::: DATA IN THIS EXERCISE :::

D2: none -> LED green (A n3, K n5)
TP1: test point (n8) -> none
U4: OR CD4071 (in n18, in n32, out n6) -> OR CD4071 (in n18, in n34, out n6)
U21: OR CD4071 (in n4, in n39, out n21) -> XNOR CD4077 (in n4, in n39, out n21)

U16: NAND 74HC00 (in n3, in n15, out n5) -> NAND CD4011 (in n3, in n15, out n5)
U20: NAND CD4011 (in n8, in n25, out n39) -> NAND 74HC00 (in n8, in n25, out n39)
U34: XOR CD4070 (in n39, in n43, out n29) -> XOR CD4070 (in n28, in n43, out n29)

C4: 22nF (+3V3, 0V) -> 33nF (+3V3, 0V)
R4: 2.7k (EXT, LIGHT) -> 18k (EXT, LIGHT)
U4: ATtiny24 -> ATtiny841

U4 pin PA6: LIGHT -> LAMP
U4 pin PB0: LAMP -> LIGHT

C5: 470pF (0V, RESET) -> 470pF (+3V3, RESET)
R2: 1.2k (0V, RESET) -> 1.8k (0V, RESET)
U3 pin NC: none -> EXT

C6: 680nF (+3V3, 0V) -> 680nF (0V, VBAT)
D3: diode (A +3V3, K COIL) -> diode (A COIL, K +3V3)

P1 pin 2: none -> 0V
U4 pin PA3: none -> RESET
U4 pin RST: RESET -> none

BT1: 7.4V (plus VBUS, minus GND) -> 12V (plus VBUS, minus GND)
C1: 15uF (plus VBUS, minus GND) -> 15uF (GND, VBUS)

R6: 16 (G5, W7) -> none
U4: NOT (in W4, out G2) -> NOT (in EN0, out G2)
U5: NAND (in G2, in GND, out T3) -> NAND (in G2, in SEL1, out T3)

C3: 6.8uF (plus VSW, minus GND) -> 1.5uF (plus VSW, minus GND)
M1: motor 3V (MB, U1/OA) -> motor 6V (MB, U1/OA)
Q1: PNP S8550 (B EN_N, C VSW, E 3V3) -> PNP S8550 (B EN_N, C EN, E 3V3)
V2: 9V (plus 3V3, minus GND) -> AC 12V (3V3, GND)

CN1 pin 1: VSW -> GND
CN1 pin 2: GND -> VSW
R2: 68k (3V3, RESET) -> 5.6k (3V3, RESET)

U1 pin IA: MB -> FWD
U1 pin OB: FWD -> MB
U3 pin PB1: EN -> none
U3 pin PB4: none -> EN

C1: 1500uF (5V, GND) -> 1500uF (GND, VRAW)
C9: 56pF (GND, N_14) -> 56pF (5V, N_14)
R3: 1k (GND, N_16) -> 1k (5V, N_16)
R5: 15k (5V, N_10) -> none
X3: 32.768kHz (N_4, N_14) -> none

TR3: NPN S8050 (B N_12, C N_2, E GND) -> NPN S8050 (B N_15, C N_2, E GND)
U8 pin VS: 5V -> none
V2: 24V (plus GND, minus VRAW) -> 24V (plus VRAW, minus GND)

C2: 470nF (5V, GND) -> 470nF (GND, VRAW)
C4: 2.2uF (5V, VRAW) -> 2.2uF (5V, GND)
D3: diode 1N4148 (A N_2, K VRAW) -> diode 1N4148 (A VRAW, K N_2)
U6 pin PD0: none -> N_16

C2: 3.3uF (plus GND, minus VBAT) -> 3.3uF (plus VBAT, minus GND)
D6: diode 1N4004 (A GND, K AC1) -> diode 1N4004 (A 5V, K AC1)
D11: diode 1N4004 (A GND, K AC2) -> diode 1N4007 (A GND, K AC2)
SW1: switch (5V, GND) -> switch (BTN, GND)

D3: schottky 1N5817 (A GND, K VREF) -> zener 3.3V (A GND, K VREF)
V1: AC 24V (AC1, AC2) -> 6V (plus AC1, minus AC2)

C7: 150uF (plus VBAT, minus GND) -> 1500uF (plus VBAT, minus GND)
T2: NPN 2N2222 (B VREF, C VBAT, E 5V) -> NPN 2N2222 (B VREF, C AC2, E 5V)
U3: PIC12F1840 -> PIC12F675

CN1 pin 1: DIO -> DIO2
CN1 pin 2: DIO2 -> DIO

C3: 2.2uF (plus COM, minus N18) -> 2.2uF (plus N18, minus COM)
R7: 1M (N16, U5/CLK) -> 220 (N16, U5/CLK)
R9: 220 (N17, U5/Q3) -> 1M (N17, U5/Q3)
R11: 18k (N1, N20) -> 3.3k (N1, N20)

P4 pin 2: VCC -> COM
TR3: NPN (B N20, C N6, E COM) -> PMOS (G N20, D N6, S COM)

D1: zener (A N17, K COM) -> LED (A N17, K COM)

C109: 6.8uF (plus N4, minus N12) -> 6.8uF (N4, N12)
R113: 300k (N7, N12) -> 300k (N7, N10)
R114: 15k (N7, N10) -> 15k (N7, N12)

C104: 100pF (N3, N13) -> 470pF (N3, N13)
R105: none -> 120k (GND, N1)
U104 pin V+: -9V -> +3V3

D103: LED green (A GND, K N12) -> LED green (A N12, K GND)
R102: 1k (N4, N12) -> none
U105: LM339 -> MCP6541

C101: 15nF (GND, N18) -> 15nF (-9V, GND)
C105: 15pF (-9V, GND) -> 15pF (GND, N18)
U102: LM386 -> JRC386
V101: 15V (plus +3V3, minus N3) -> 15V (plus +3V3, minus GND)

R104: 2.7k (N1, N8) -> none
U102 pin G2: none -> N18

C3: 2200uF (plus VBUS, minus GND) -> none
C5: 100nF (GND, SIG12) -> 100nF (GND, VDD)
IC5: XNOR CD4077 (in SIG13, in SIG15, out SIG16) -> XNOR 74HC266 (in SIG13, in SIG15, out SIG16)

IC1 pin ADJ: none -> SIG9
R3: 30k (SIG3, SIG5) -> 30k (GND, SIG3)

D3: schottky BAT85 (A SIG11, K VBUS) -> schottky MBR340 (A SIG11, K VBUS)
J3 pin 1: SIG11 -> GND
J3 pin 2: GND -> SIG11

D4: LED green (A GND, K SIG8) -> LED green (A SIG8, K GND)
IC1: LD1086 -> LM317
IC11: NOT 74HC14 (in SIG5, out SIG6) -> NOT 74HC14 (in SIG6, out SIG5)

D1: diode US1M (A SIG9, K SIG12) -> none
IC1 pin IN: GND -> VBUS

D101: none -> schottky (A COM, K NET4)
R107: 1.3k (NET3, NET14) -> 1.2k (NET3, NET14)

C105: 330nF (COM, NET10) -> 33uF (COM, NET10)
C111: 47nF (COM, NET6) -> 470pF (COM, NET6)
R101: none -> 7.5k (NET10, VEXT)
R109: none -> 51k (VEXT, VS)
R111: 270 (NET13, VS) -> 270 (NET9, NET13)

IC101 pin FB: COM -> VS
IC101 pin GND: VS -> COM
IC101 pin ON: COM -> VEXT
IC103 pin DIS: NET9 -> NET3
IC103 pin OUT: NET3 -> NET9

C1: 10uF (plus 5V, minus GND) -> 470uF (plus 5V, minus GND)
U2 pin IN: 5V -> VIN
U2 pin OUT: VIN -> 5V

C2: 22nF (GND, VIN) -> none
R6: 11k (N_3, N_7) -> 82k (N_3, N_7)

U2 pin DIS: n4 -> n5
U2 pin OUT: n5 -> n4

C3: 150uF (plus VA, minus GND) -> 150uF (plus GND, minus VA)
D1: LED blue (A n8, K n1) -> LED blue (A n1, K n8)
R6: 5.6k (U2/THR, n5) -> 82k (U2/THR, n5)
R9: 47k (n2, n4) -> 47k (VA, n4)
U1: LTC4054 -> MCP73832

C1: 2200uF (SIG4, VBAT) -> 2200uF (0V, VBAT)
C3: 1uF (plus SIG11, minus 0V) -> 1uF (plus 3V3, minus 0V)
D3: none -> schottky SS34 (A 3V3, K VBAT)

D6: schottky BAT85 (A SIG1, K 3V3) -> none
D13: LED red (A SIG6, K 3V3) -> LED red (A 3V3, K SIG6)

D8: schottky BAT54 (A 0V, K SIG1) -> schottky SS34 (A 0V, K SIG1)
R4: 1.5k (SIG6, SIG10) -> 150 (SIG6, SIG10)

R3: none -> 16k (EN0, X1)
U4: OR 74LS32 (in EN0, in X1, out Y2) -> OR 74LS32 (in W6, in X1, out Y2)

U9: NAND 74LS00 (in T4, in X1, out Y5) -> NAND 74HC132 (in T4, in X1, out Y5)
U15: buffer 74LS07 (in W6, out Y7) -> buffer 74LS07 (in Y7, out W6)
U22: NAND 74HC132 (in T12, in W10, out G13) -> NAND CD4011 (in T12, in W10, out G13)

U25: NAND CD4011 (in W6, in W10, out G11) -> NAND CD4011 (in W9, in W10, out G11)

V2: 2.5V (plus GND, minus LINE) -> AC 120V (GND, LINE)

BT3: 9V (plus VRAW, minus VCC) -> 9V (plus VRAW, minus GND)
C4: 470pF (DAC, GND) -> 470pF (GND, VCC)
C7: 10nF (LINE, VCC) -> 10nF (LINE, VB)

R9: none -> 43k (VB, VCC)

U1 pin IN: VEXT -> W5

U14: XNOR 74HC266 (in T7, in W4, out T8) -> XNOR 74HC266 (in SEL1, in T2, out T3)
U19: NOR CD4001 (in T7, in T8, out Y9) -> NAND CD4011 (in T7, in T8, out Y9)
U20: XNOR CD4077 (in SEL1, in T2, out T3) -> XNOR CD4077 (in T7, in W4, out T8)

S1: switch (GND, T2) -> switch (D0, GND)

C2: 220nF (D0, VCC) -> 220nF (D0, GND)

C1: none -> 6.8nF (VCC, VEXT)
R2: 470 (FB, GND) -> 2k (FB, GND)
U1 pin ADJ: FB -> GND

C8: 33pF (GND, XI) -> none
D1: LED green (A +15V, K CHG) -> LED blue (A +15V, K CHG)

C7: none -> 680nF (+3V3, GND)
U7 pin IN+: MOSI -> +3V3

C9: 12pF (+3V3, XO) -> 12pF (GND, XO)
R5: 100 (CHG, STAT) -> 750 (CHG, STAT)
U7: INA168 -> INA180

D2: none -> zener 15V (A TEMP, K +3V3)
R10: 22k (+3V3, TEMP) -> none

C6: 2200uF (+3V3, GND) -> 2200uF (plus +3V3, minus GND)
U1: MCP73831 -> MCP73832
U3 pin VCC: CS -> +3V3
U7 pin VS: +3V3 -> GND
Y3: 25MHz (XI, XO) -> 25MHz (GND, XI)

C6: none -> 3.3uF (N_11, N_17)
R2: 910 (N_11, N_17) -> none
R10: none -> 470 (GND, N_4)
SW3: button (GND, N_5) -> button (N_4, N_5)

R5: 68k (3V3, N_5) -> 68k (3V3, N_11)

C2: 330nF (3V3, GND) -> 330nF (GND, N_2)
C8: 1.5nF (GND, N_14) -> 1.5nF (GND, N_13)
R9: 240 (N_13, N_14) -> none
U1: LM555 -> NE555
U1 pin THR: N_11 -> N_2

:::

Among the entries, work out how many lines include the word "VREF". Answer with that number only.

2